Records for this exercise
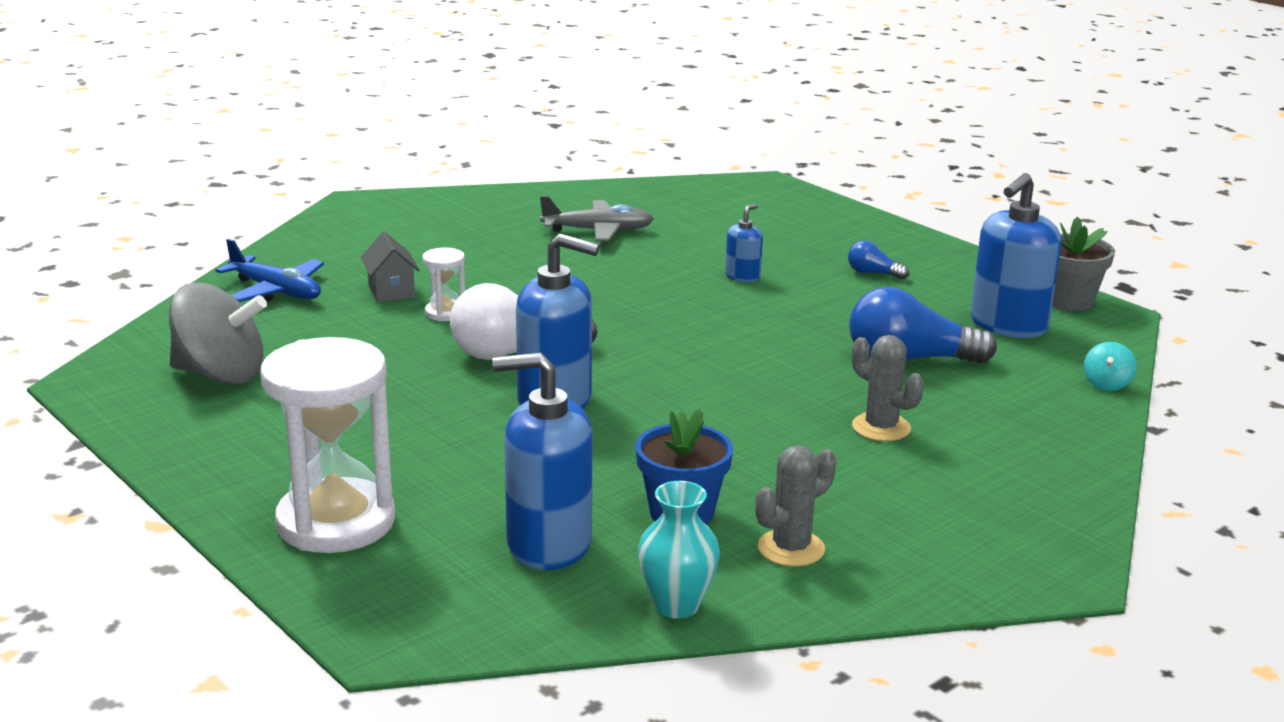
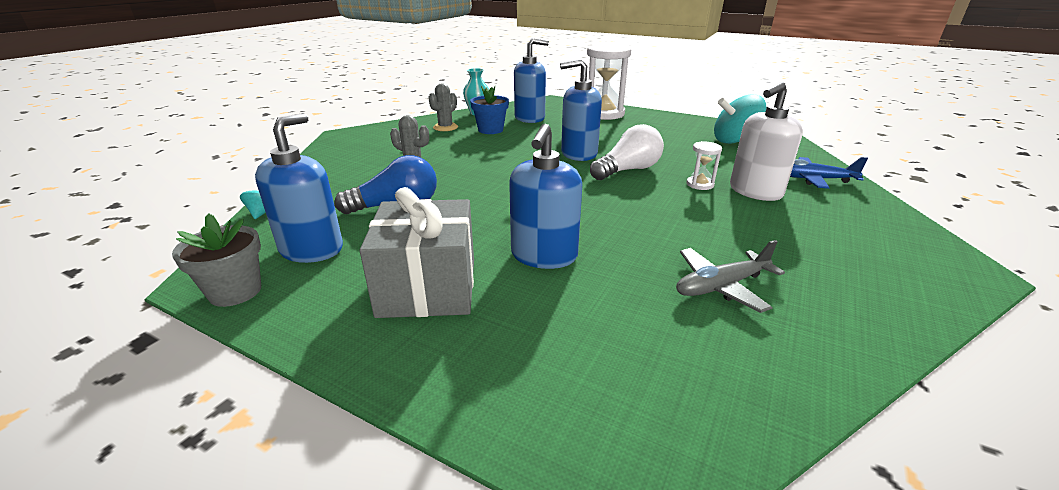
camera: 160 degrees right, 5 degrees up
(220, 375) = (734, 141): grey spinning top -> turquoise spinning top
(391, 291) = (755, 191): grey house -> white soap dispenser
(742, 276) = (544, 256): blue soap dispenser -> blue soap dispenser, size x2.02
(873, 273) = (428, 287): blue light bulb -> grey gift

Exercise instructions
Through the last line of the entries above, beginning at the line containing "(391, 291) = (755, 191): grey", transcribe each line exactly, both ends included and nothing more.

Response to this exercise
(391, 291) = (755, 191): grey house -> white soap dispenser
(742, 276) = (544, 256): blue soap dispenser -> blue soap dispenser, size x2.02
(873, 273) = (428, 287): blue light bulb -> grey gift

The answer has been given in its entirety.